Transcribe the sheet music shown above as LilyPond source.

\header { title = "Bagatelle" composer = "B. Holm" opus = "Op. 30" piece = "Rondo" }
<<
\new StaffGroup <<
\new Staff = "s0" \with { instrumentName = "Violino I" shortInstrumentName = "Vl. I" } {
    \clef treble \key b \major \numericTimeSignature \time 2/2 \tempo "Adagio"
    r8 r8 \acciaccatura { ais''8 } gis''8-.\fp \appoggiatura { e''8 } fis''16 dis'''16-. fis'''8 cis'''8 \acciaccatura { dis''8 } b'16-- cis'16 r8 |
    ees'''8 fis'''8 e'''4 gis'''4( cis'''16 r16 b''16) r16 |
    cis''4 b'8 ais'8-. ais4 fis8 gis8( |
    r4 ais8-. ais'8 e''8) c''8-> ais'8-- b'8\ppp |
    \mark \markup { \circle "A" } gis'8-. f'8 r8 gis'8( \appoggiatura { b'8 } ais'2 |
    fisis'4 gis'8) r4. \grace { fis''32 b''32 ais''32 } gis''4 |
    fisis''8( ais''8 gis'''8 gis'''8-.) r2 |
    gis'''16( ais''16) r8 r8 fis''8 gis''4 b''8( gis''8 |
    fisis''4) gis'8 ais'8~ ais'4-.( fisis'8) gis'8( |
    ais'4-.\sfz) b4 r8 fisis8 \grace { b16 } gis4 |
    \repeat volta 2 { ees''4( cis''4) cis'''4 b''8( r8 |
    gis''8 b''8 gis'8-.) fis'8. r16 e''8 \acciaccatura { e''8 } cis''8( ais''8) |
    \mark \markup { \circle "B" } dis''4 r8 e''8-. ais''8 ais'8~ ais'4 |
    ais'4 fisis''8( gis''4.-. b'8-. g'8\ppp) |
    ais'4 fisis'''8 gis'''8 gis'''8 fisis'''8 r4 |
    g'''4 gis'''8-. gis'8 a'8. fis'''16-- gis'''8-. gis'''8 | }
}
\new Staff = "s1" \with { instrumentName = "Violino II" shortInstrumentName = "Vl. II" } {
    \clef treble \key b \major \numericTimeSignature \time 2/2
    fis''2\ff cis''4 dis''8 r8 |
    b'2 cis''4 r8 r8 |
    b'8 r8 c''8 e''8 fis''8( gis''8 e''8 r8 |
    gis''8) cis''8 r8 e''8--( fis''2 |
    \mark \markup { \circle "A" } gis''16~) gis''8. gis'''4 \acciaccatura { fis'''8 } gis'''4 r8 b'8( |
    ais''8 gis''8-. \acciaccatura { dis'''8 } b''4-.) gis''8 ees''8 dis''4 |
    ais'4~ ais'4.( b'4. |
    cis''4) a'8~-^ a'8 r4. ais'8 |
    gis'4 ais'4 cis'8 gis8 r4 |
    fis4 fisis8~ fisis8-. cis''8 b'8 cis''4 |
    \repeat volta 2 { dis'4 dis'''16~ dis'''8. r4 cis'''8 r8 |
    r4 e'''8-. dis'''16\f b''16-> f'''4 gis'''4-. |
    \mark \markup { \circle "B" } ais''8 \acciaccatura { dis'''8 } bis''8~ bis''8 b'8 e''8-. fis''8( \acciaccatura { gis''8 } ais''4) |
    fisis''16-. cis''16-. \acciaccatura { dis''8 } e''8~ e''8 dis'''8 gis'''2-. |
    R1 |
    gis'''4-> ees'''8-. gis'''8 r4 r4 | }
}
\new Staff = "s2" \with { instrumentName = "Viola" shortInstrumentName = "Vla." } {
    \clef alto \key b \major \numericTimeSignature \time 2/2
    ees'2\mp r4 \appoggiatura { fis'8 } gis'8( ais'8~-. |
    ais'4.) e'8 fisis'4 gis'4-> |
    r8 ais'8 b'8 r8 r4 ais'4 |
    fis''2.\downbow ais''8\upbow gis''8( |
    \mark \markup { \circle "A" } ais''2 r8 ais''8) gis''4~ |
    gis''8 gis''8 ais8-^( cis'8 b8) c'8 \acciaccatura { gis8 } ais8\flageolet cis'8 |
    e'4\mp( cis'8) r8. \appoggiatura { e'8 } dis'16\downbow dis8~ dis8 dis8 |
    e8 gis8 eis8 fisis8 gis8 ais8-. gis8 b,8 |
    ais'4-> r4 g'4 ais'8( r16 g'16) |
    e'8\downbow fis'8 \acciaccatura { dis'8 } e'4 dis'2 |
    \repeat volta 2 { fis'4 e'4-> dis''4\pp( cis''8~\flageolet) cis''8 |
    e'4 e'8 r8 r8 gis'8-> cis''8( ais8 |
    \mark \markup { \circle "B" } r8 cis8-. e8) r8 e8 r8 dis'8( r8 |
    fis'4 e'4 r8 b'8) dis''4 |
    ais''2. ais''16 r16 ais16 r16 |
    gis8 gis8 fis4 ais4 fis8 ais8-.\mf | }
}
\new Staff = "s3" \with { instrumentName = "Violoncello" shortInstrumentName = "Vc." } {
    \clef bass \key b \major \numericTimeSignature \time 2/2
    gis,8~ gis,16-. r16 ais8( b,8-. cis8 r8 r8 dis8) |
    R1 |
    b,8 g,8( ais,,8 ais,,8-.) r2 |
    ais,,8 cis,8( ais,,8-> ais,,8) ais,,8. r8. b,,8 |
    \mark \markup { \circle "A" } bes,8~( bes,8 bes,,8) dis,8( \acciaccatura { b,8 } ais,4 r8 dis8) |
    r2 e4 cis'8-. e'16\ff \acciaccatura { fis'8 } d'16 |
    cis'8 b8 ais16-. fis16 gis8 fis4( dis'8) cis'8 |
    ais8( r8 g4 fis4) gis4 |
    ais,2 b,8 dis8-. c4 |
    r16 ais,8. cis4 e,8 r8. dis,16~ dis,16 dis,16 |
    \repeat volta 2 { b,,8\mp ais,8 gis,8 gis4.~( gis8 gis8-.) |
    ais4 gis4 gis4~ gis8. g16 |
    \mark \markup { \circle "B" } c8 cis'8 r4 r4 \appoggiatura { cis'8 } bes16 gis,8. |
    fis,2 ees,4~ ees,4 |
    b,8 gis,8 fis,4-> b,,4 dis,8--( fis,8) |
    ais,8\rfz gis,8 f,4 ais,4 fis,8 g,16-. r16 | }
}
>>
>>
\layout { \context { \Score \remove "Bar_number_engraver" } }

————————

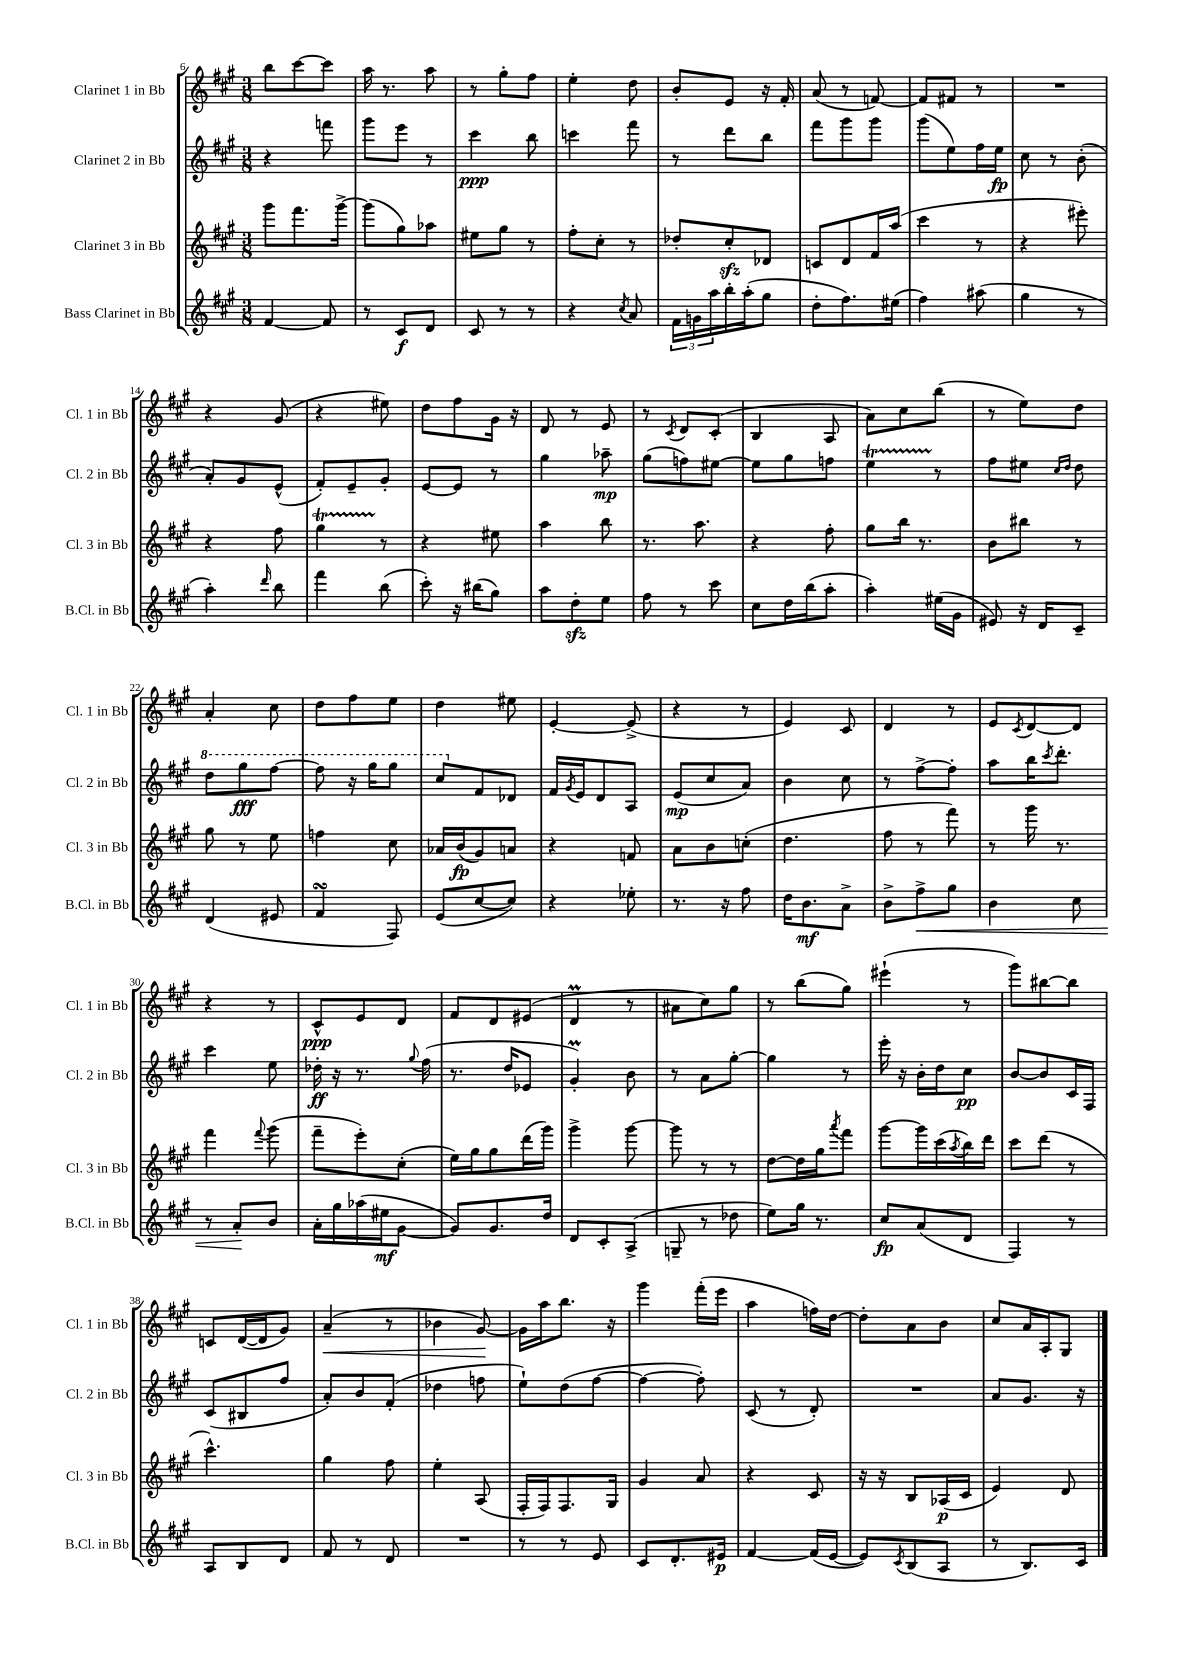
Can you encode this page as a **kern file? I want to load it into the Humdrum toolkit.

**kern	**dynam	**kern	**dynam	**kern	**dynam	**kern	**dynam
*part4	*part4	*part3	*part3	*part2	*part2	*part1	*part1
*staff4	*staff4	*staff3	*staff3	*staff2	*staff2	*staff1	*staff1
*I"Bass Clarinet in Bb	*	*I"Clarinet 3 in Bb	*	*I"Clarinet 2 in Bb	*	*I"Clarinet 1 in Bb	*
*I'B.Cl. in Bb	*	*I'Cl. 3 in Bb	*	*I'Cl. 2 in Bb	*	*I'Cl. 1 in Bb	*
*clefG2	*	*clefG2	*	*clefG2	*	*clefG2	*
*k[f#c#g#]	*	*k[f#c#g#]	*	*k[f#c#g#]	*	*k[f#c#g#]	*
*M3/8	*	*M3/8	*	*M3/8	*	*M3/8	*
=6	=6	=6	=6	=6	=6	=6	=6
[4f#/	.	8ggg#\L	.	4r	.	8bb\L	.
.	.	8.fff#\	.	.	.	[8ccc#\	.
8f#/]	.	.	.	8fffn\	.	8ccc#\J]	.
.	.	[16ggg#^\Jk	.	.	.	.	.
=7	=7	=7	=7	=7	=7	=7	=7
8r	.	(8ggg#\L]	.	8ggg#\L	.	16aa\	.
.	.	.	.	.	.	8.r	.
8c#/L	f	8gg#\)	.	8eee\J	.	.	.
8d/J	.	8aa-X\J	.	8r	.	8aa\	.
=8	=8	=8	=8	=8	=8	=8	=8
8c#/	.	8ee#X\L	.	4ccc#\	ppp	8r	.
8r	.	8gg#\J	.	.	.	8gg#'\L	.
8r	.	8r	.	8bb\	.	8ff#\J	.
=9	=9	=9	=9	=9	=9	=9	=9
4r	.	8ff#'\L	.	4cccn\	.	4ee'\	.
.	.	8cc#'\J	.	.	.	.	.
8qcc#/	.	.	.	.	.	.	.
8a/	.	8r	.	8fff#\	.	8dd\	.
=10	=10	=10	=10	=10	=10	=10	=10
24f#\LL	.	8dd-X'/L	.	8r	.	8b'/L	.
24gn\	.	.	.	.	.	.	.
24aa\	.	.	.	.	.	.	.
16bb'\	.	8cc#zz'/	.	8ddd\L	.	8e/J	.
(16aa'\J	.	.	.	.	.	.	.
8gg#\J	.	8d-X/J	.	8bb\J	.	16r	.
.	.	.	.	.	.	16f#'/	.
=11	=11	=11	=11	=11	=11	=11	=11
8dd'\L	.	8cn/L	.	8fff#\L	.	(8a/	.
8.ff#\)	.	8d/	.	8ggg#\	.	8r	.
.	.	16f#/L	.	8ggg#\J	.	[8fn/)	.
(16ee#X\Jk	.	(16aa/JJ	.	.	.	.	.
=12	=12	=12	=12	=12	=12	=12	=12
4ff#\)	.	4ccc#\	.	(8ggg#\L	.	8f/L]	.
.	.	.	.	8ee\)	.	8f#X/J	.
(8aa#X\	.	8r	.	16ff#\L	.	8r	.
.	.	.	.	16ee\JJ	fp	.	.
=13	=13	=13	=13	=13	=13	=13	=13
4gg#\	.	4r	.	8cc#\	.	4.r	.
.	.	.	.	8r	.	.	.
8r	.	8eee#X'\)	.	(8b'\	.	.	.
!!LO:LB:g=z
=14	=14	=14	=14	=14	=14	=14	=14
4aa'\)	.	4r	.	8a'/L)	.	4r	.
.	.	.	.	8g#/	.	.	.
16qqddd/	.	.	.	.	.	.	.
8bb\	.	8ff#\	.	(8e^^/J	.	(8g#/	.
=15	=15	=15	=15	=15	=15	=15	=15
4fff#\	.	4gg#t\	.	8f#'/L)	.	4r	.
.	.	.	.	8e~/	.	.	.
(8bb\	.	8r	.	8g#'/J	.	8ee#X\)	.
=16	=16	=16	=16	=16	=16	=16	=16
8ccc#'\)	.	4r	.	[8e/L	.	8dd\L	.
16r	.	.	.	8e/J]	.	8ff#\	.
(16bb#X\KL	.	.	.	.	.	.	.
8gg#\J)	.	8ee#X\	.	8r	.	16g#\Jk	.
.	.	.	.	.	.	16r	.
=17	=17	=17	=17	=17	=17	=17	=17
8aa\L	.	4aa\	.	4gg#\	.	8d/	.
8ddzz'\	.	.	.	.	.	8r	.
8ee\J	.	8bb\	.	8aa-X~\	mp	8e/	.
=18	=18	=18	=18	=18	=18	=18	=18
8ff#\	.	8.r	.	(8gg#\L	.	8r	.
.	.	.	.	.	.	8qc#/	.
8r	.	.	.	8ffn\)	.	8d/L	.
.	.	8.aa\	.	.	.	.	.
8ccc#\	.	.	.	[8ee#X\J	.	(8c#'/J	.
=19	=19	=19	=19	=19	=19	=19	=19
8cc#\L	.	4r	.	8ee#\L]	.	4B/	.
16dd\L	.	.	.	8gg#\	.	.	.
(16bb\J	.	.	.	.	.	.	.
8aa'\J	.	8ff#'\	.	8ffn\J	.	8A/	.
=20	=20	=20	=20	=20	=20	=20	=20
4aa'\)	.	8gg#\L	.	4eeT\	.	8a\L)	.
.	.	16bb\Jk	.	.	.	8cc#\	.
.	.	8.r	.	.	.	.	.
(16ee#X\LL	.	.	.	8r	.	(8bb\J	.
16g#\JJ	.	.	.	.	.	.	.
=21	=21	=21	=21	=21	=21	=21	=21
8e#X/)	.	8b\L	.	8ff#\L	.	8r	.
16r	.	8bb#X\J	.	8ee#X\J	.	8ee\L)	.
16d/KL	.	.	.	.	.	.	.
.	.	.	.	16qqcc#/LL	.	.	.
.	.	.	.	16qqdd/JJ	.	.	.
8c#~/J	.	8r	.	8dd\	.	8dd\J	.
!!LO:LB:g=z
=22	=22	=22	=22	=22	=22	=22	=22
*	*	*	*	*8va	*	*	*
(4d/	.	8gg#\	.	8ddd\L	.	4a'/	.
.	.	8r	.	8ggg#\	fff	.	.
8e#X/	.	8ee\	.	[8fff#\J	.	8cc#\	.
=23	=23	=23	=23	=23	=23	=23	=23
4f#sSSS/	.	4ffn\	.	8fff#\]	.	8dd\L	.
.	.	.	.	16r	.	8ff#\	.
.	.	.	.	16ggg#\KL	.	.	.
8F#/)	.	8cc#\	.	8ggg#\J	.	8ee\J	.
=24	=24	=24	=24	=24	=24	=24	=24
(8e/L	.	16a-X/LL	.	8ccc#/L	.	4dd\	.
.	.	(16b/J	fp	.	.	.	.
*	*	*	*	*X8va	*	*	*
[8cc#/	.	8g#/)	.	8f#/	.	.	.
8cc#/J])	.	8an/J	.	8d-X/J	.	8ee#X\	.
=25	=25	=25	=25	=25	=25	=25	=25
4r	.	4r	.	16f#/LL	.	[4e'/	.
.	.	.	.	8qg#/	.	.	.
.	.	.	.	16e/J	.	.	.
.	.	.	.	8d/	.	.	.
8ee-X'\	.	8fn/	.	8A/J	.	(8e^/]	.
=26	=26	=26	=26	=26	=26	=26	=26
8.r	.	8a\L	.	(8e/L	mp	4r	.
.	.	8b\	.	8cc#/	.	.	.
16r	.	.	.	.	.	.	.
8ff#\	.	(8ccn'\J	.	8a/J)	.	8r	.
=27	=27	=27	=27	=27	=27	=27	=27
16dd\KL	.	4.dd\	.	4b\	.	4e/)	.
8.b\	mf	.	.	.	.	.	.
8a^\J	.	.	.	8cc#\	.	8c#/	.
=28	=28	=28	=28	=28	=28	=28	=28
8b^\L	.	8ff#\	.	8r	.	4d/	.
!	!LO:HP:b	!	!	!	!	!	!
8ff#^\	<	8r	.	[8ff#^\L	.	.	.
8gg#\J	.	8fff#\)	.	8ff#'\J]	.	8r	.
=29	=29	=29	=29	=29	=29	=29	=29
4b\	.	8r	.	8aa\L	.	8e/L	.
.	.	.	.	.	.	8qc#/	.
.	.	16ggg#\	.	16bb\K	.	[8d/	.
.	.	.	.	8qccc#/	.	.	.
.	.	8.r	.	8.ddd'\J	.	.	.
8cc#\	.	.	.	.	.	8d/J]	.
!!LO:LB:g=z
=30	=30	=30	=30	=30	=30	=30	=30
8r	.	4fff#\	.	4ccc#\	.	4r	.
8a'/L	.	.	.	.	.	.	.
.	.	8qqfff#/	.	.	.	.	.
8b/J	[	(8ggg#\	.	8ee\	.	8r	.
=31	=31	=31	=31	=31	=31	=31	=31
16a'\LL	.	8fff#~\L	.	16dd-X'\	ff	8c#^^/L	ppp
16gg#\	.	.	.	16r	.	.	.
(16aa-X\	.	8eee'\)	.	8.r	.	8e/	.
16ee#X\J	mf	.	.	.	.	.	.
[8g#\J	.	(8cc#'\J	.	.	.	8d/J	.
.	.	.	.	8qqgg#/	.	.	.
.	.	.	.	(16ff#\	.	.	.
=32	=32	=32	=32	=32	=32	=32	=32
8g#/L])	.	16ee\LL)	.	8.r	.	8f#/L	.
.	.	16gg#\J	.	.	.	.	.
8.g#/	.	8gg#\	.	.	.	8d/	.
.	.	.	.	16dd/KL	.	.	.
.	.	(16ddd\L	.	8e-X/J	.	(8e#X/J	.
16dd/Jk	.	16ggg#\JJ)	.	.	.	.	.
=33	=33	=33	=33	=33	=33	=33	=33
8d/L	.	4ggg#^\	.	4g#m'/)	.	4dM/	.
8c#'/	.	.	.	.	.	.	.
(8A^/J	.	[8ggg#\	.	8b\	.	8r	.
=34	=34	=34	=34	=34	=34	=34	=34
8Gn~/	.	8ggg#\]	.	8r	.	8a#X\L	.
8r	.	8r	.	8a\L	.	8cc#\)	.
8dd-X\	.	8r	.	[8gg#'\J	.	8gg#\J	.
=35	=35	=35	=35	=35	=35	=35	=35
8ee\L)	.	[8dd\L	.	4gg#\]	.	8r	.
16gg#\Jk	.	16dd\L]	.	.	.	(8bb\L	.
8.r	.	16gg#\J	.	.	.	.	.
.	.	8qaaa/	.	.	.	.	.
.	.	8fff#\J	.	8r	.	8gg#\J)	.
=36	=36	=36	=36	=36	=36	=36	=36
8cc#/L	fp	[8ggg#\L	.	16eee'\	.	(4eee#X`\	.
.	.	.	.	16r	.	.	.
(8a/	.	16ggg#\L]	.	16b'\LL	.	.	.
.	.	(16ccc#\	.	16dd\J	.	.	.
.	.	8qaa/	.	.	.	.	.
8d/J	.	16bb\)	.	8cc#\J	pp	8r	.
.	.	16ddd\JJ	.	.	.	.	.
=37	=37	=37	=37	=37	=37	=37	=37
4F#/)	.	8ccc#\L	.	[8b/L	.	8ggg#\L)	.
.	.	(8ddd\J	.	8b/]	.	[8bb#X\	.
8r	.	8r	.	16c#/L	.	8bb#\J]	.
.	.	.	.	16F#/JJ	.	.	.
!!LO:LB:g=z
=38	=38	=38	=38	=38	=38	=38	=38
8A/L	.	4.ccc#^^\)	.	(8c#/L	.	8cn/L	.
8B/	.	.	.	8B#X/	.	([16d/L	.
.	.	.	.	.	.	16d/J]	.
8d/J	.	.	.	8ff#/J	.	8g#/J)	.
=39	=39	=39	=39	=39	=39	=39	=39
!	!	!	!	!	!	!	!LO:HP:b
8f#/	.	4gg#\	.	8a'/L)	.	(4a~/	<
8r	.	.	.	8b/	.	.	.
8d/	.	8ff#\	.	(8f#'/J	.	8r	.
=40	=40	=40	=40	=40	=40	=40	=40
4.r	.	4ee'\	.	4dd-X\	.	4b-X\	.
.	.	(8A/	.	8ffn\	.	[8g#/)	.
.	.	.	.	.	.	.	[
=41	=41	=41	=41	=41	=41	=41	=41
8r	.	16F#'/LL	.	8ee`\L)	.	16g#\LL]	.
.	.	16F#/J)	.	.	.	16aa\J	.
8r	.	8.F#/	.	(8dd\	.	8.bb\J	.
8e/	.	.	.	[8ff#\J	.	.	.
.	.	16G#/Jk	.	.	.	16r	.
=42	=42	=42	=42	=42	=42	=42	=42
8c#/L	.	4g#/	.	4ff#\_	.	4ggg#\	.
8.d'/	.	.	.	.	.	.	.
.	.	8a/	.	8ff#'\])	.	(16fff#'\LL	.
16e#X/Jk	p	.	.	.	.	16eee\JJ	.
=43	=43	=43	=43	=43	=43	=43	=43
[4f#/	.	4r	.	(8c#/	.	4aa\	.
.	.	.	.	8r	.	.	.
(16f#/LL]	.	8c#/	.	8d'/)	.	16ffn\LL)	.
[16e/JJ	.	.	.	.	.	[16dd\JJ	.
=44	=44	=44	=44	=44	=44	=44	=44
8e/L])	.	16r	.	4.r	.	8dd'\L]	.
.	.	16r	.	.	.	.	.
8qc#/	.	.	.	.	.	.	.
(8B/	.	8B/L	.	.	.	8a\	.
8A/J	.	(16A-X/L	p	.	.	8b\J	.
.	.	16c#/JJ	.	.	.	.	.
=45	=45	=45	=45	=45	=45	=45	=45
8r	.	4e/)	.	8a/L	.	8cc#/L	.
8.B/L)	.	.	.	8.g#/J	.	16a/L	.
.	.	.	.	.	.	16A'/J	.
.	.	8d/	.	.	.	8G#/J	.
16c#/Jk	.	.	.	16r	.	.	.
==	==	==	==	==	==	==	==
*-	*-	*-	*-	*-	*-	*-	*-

————————

* [Goal] Please pull out every line of the listing above that contains the word "Violino" and copy each one in full.

* [Output of the task]
\new Staff = "s0" \with { instrumentName = "Violino I" shortInstrumentName = "Vl. I" } {
\new Staff = "s1" \with { instrumentName = "Violino II" shortInstrumentName = "Vl. II" } {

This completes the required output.